WHAT THIS TASK INVOLVES: Search each line below for "colour", then return the lines where it appears.

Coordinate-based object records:
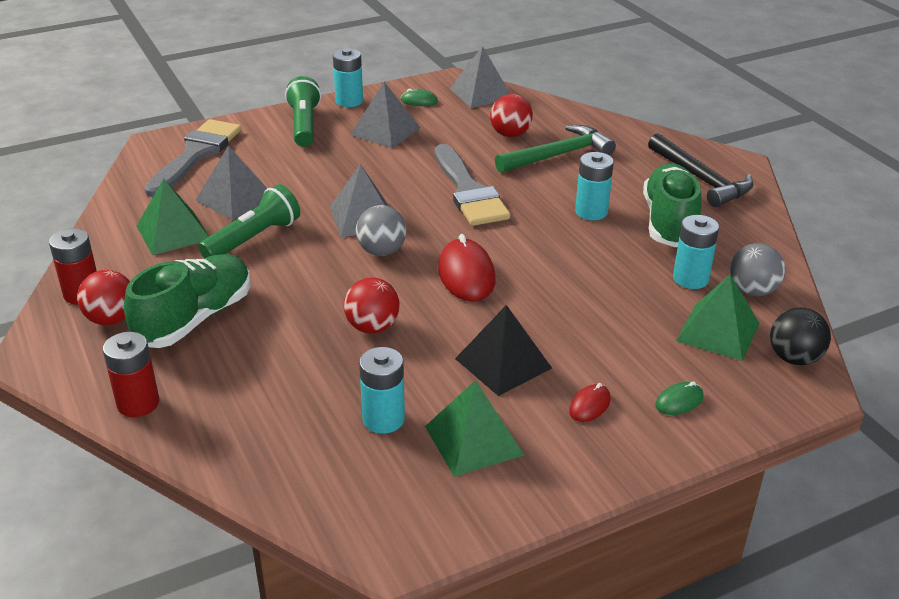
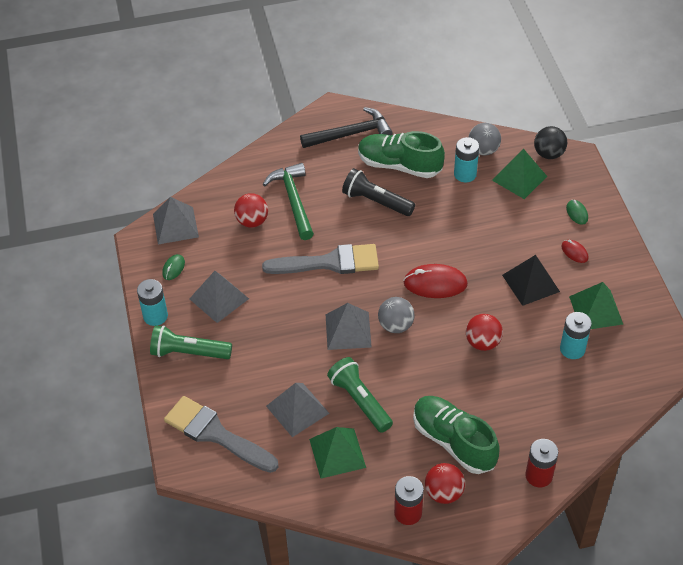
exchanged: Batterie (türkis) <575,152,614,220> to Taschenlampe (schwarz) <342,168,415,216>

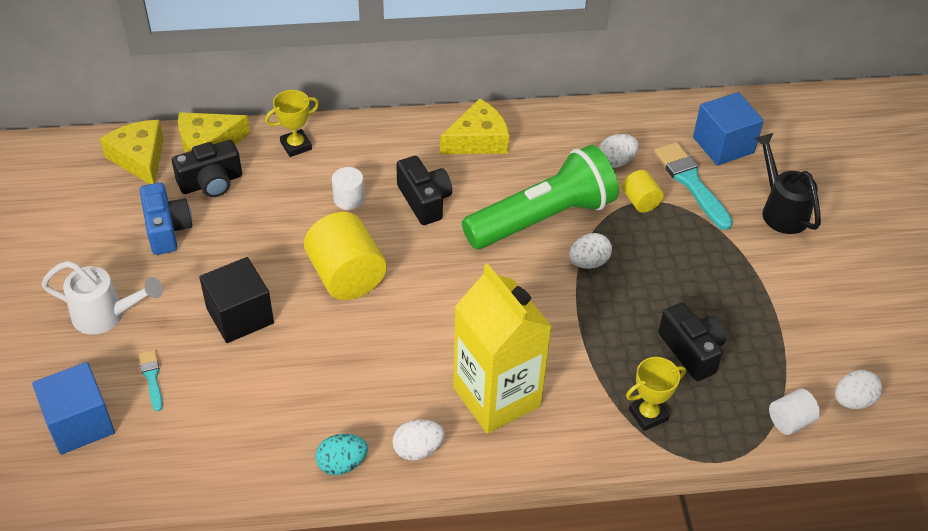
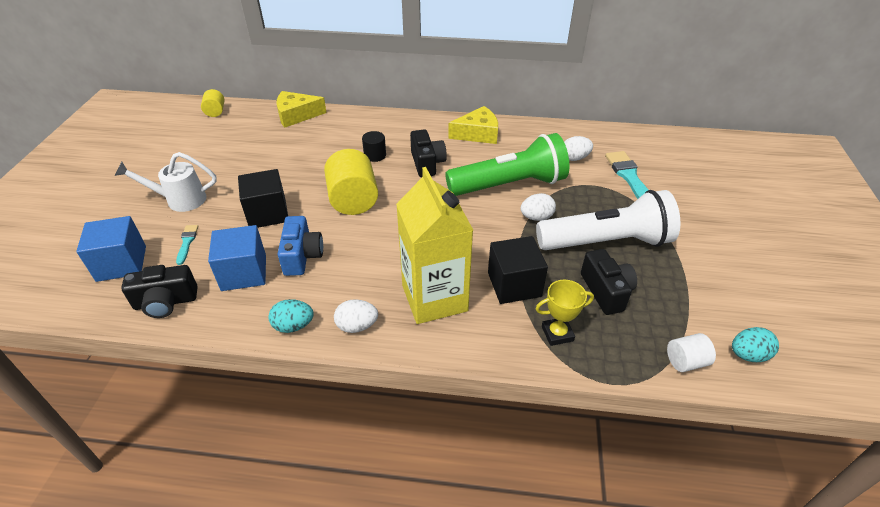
missing: Käse (gelb) <100,120,164,184>; Pokal (gelb) <265,90,319,157>; Gießkanne (schwarz) <754,133,821,234>
appeared: Kubus (schwarz) <488,236,548,304>; Taschenlampe (weiß) <536,190,681,250>
relocated: Kamera (blau) <140,182,192,255> to <277,216,323,276>; Kamera (schwarz) <172,140,242,197> to <121,265,198,318>; Vollzylinder (gelb) <622,170,664,213> to <201,89,225,117>; Kubus (blau) <693,92,764,166> to <208,225,266,291>
colour: Vollzylinder (weiß) <332,167,364,210> to Vollzylinder (schwarz) <362,131,386,162>; Ei (weiß) <835,370,882,409> to Ei (türkis) <732,327,779,362>
spun: Gießkanne (weiß) <41,261,163,335> = <114,152,217,212> 150 degrees clockwise

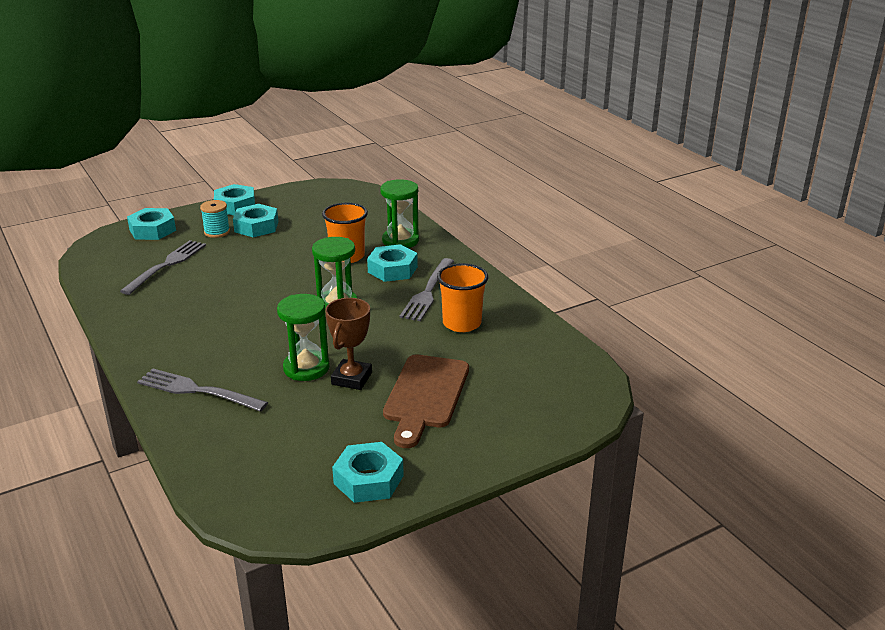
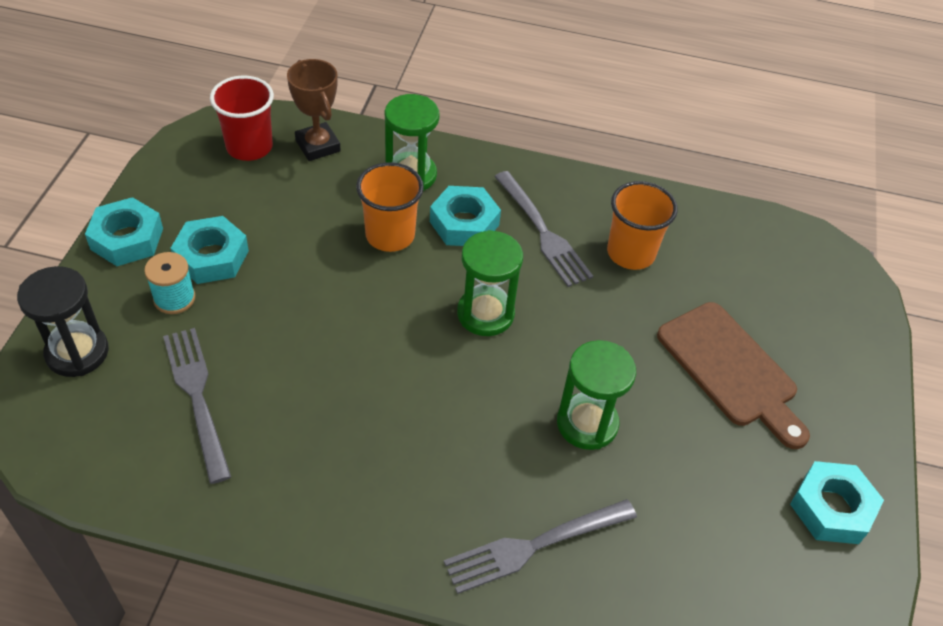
appeared: Becher (rot) <210,75,274,161>
relocated: Pokal (braun) <325,298,372,390> to <287,59,341,161>
exchanged: Sechskantmutter (türkis) <127,208,176,240> to Sanduhr (schwarz) <17,266,109,377>

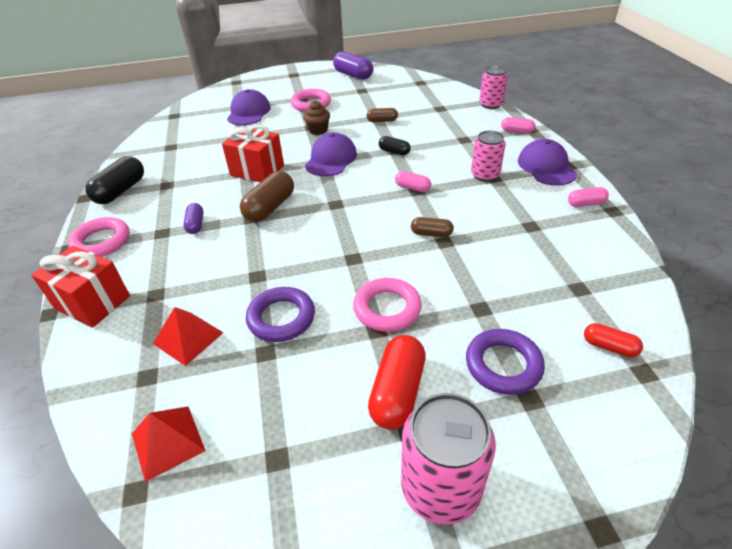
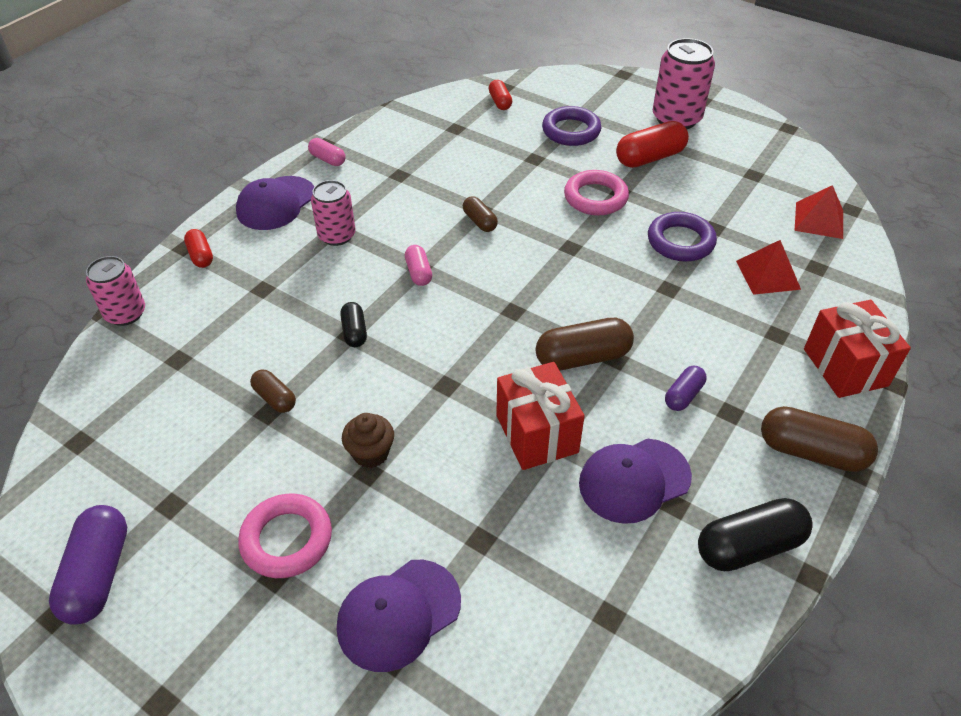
relocated: Kappe (lila) <305,132,357,176> to <579,439,692,524>
exchanged: Ring (rosa) <68,217,130,257> to Kapsel (braun) <761,406,878,472>
colour: Kapsel (rosa) <501,117,535,134> to Kapsel (rot) <184,229,213,268>

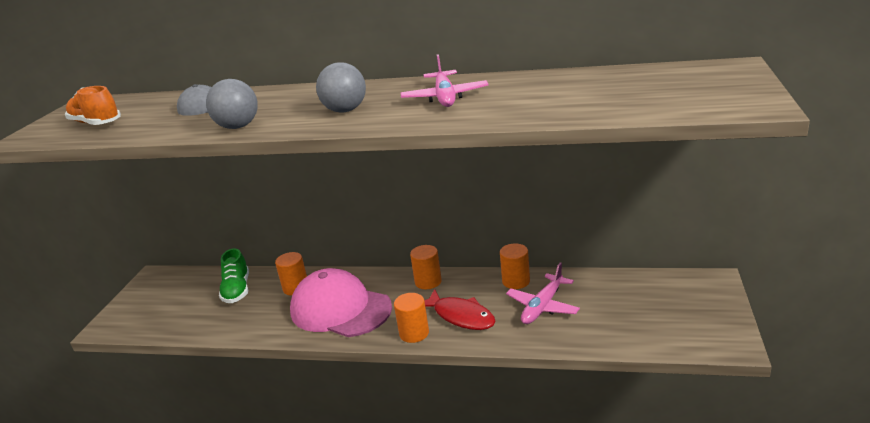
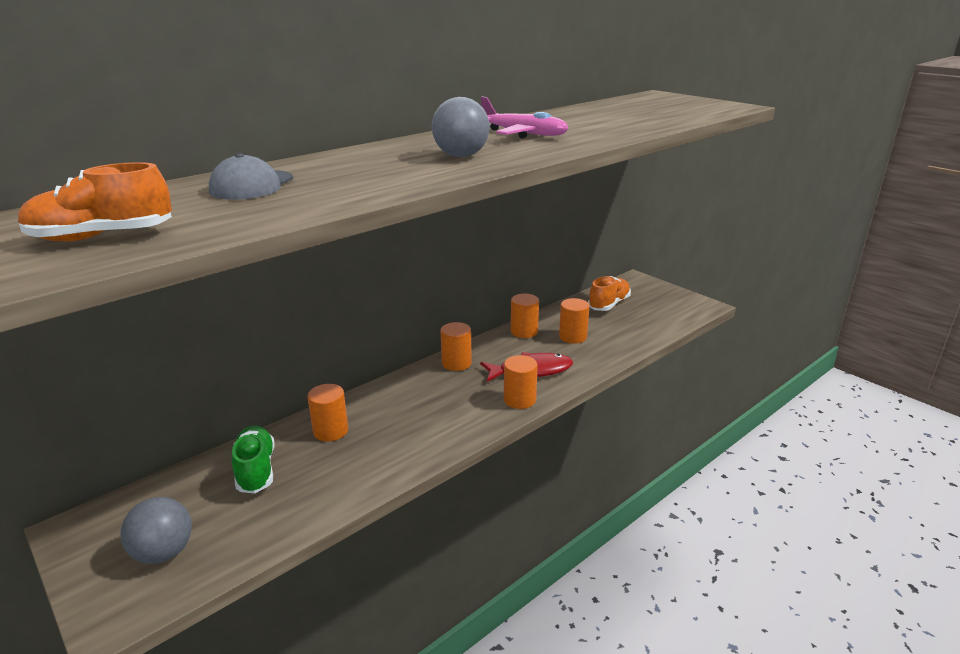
missing: Kappe (rosa) <290,268,392,337>
appeared: Schuh (orange) <588,276,631,311>
relocated: Ball (grau) <206,79,258,129> to <120,497,192,564>
exchanged: Flugzeug (rosa) <506,262,580,324> to Vollzylinder (orange) <559,298,590,344>
spun: Schuh (grün) <219,248,249,303> = <232,425,275,493> 135 degrees counterclockwise

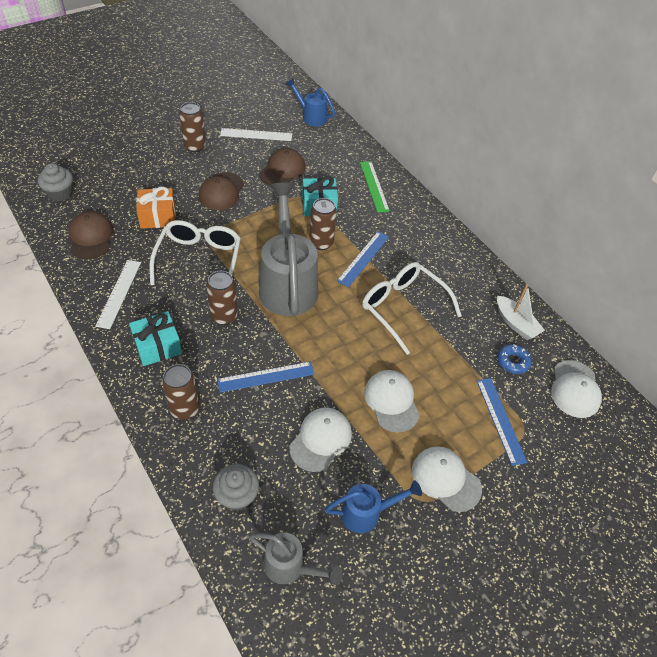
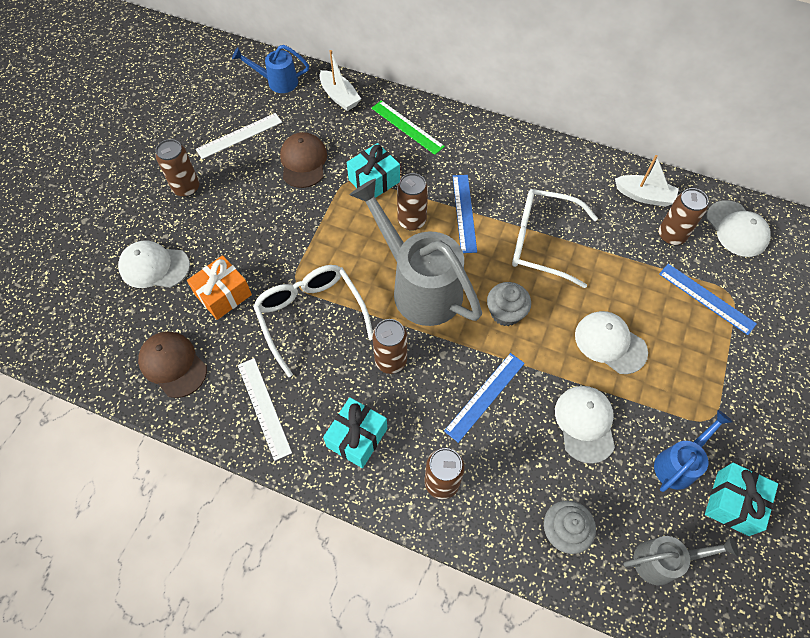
missing: Kappe (braun) <199,172,244,210>
appeared: Boot (weiß) <320,50,361,111>; Geschenk (türkis) <705,463,778,536>
relocated: Muffin (grau) <38,163,73,201> to <487,282,531,326>; Kappe (weiß) <412,446,482,512> to <118,241,190,288>
exchanged: Donut (blau) <497,344,532,374> to Dose (braun) <659,188,708,245>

RESULT OF THIS EXERCISE:
colour: Vollzylinder (weiß) <332,167,364,210> to Vollzylinder (schwarz) <362,131,386,162>; Ei (weiß) <835,370,882,409> to Ei (türkis) <732,327,779,362>
colour: Kapsel (rosa) <501,117,535,134> to Kapsel (rot) <184,229,213,268>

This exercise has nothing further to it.